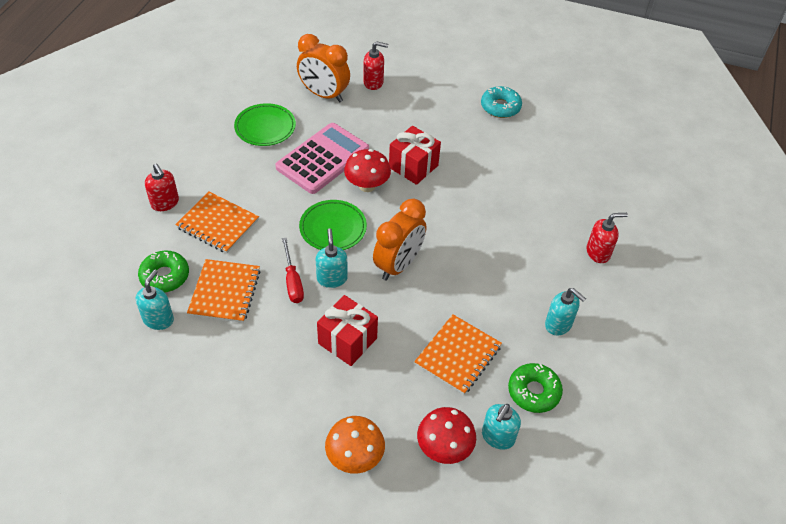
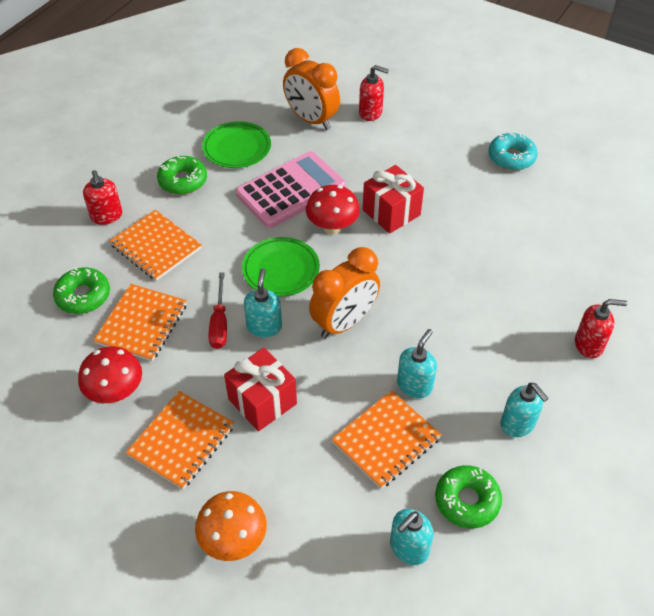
camera: 15 degrees right, 0 degrees up
(158, 319) = (63, 342): turquoise soap dispenser -> turquoise soap dispenser (414, 385)
(225, 162) = (183, 181): none -> green donut
(288, 385) = (182, 441): none -> orange notebook
(444, 448) = (340, 549): red mushroom -> red mushroom (116, 392)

+ + + +

Exercise description >>
Set down exactly, and only, the lines from the one with "(158, 319) = (63, 342): turquoise" to the final line of the data.

Task answer >>
(158, 319) = (63, 342): turquoise soap dispenser -> turquoise soap dispenser (414, 385)
(225, 162) = (183, 181): none -> green donut
(288, 385) = (182, 441): none -> orange notebook
(444, 448) = (340, 549): red mushroom -> red mushroom (116, 392)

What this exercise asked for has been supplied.